[Before-and-after change data]

┄┄┄┄┄┄┄┄┄┄┄┄┄┄┄┄┄┄┄┄

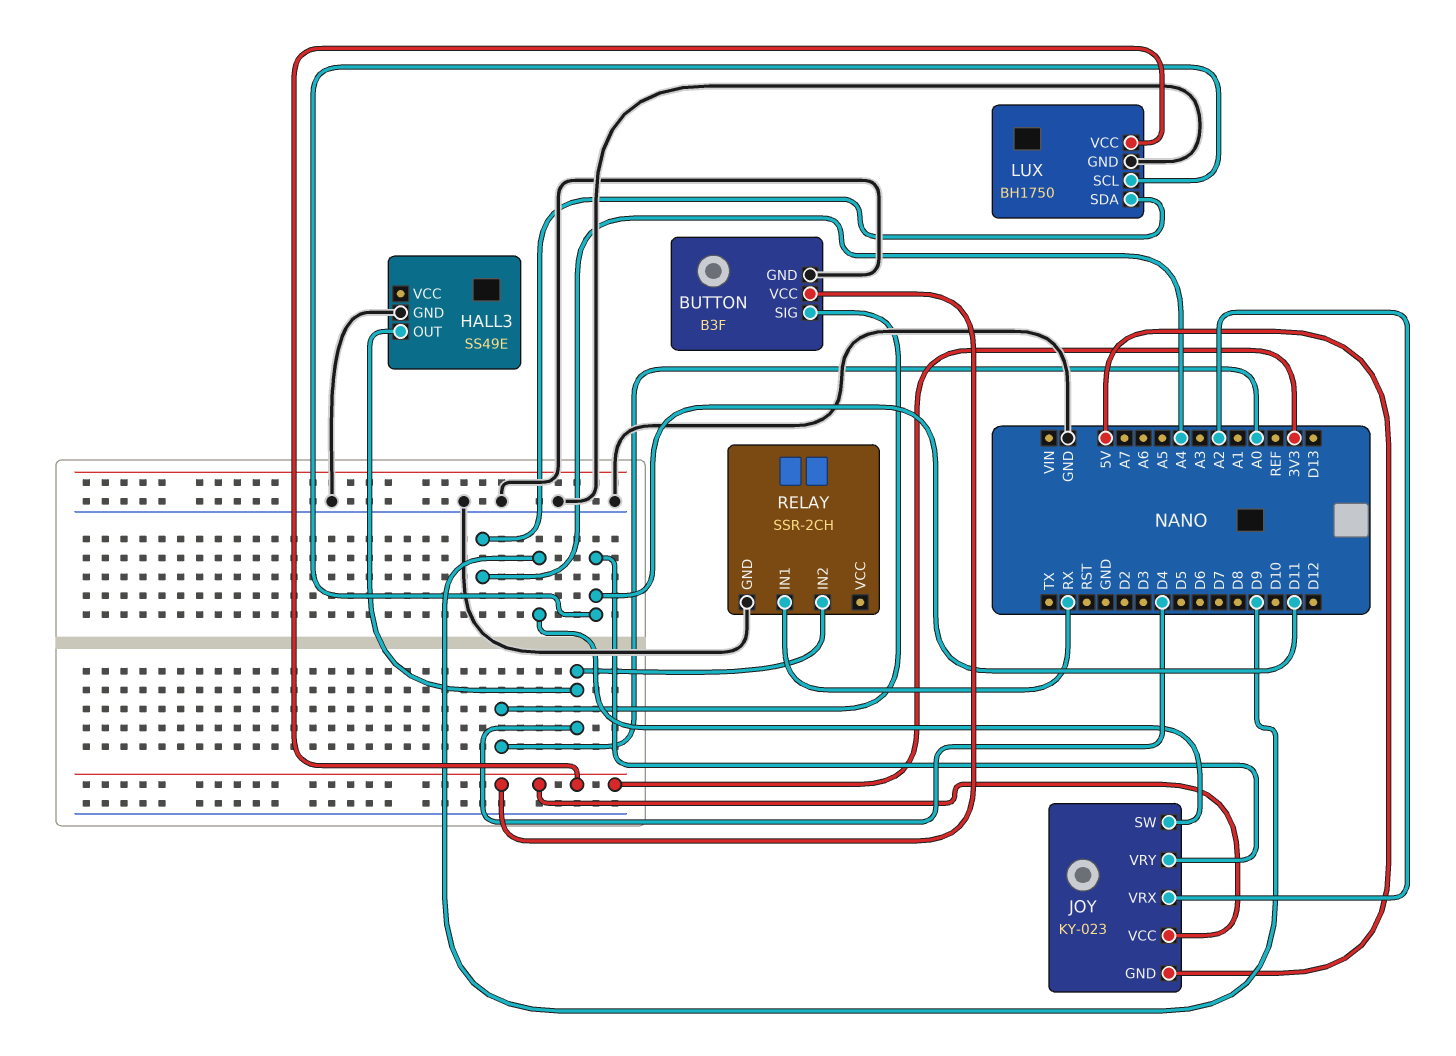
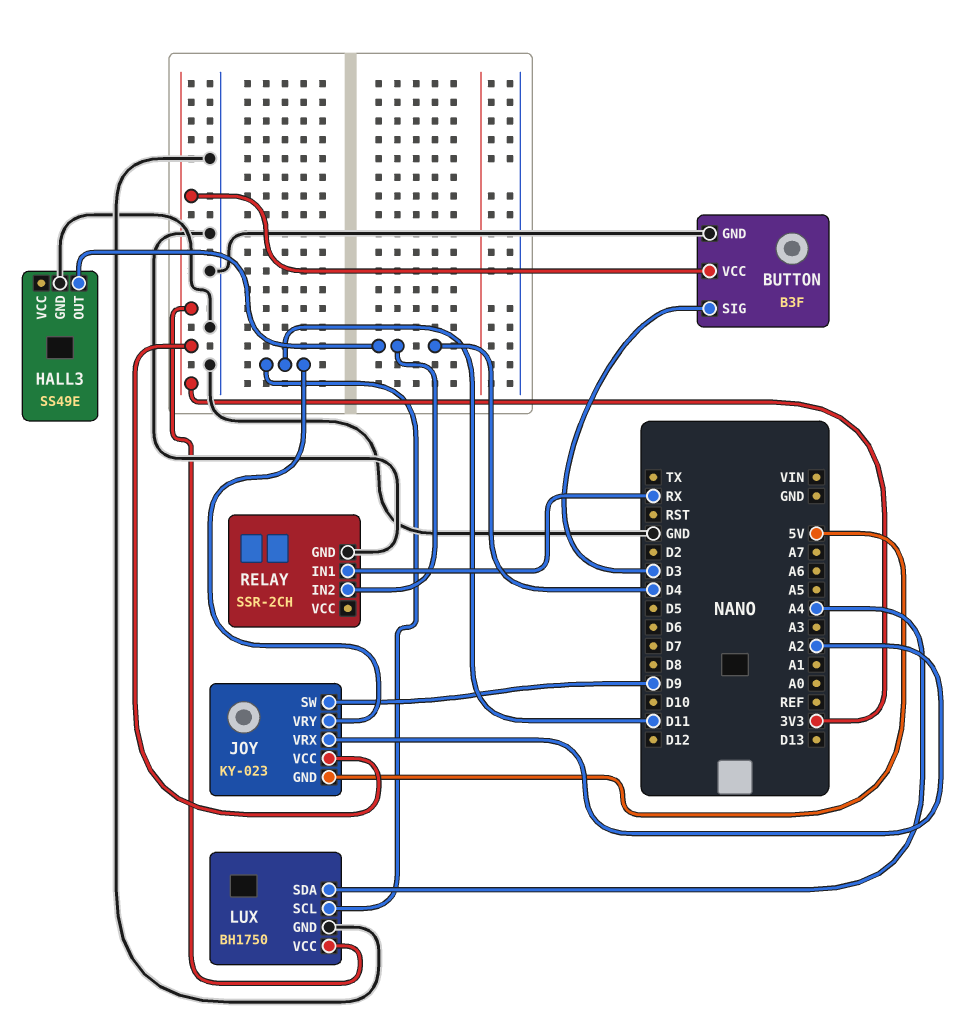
BUTTON pin SIG: A0 -> D3

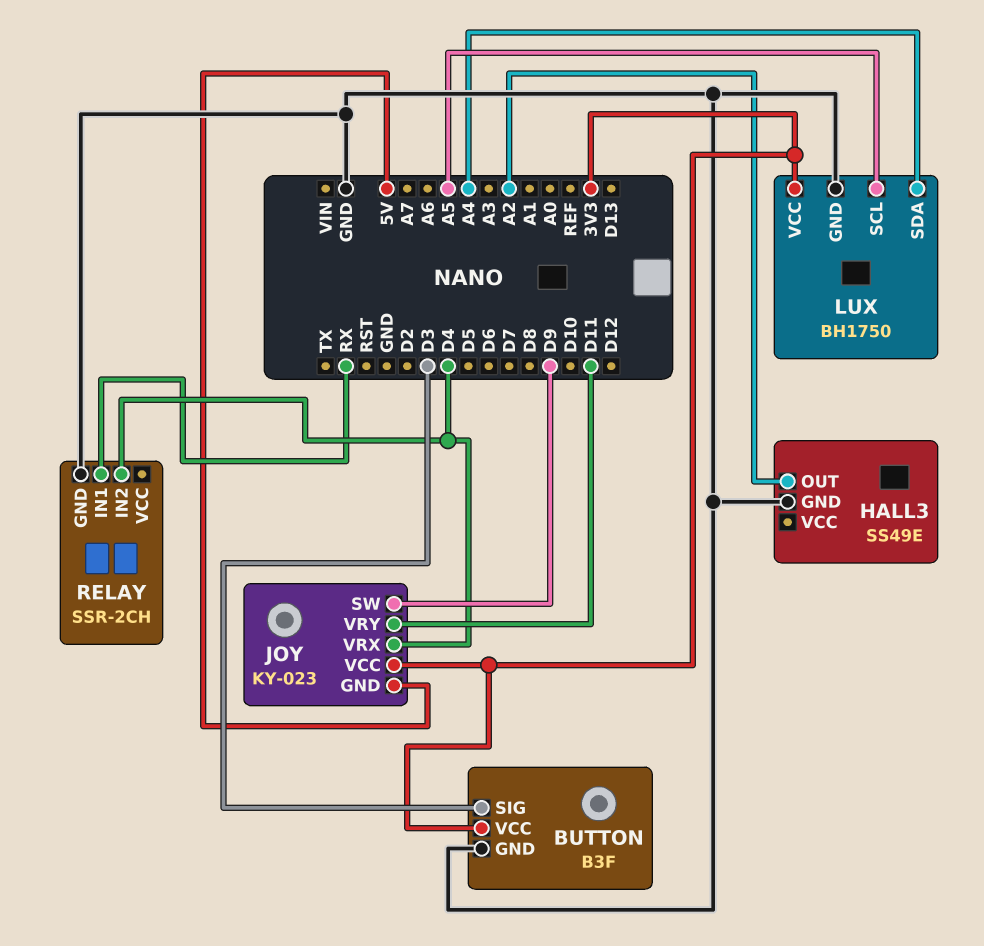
HALL3 pin OUT: D4 -> A2
JOY pin VRX: A2 -> D4
LUX pin SCL: D11 -> A5

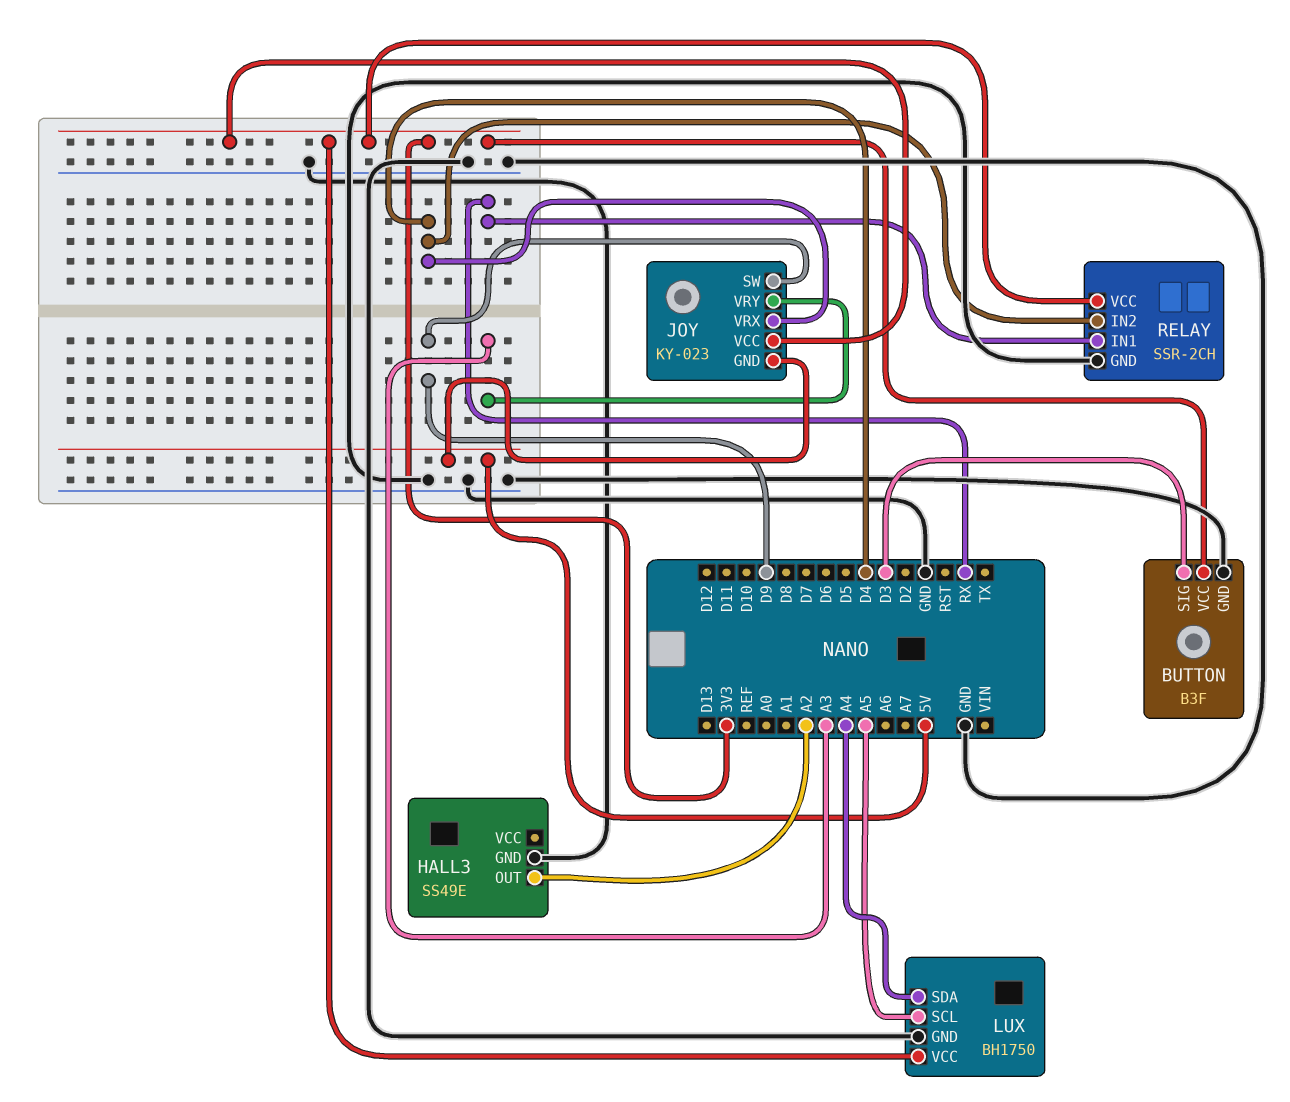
JOY pin VRY: D11 -> A3
RELAY pin VCC: none -> 3V3

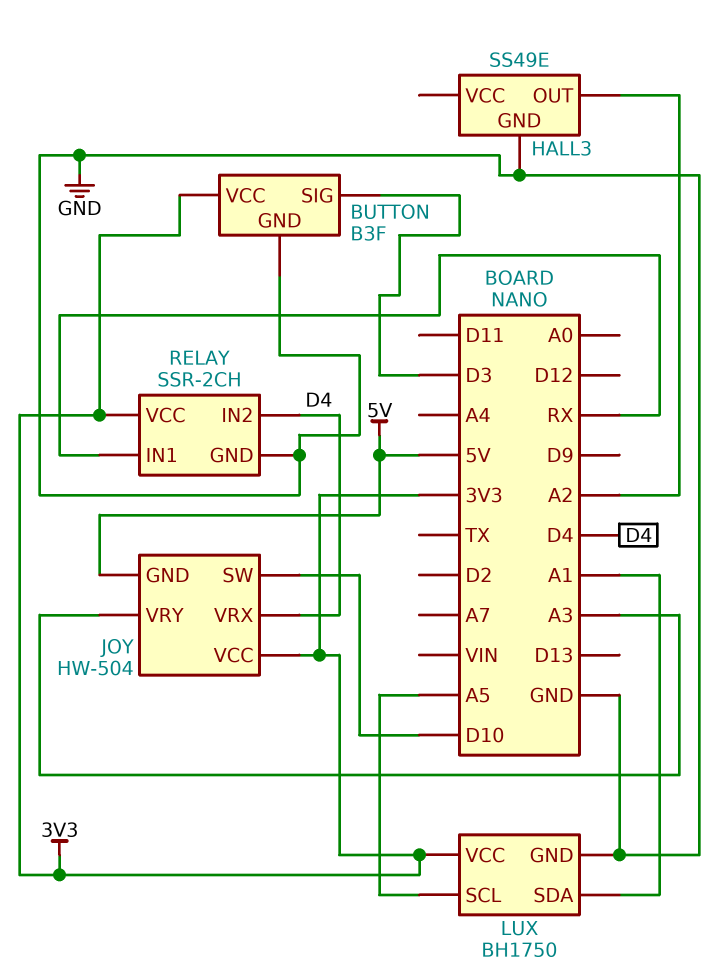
JOY: KY-023 -> HW-504
JOY pin SW: D9 -> D10
LUX pin SDA: A4 -> A1

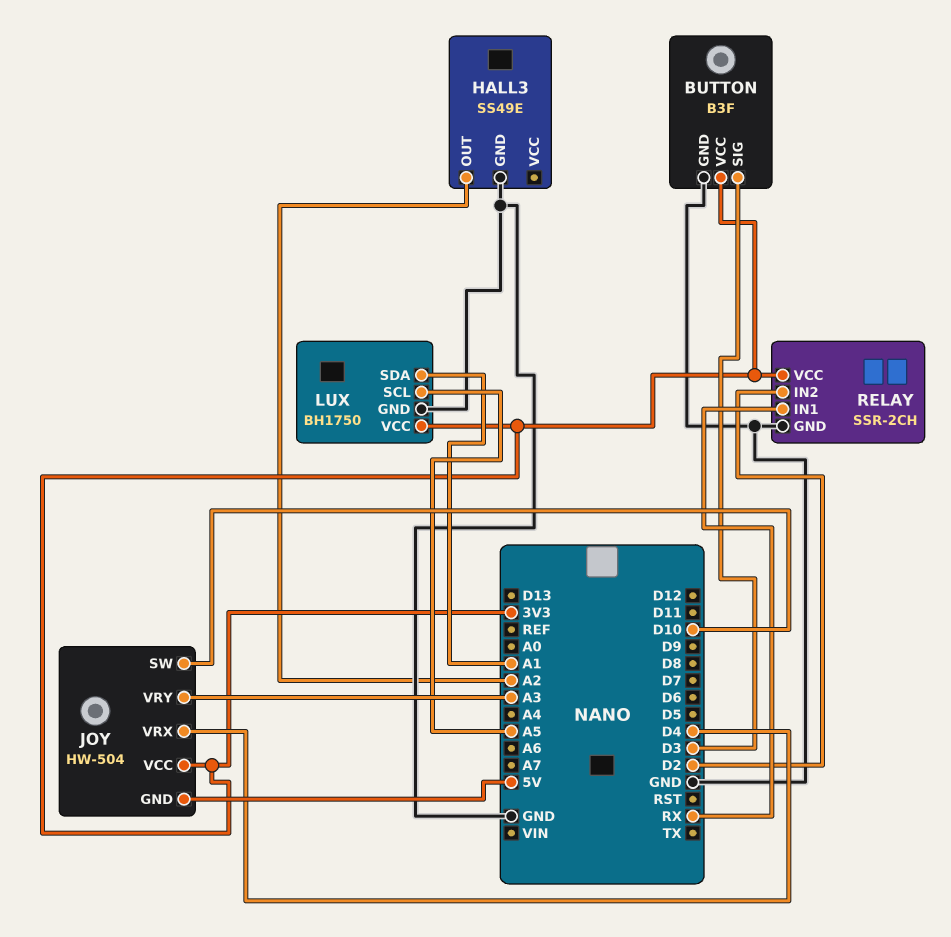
RELAY pin IN2: D4 -> D2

┄┄┄┄┄┄┄┄┄┄┄┄┄┄┄┄┄┄┄┄

Each line of the data that holds "RELAY" should be copied.

RELAY pin VCC: none -> 3V3
RELAY pin IN2: D4 -> D2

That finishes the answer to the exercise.